■ Task directions:
The word "XSHUT" marks the lines you need; copy each of them from the data.

*** Given information ***

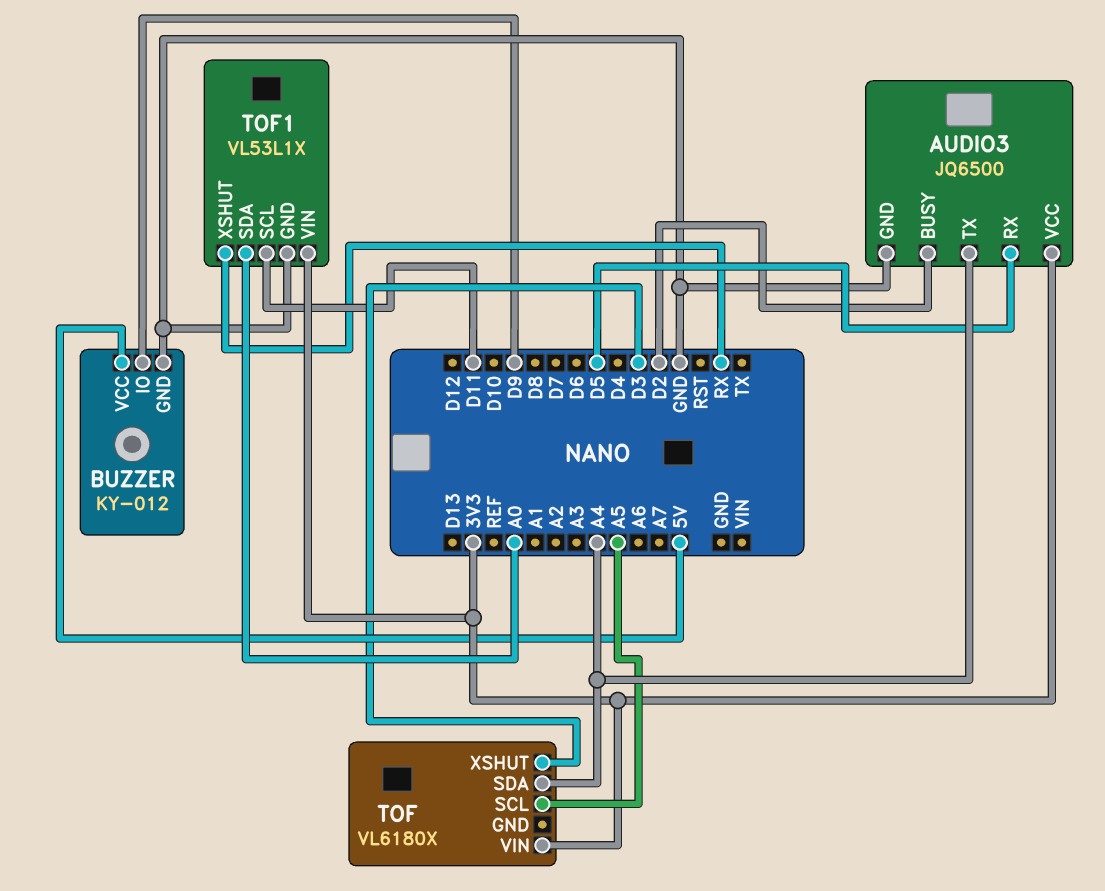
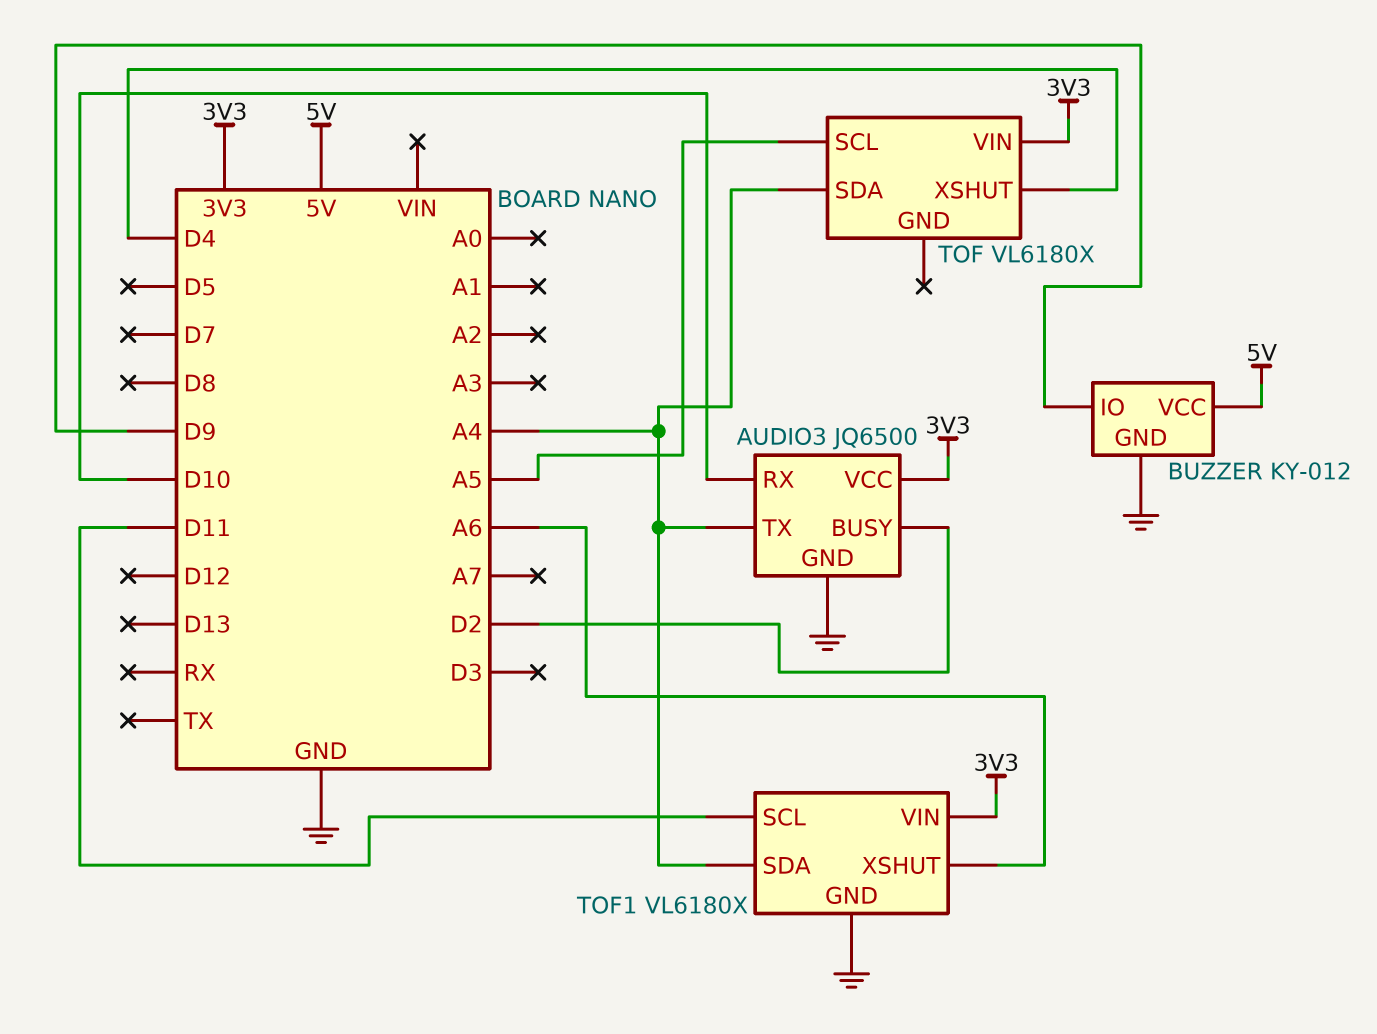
AUDIO3 pin RX: D5 -> D10
TOF pin XSHUT: D3 -> D4
TOF1: VL53L1X -> VL6180X
TOF1 pin SDA: A0 -> A4
TOF1 pin XSHUT: RX -> A6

*** End of Given information ***

■ Expected answer:
TOF pin XSHUT: D3 -> D4
TOF1 pin XSHUT: RX -> A6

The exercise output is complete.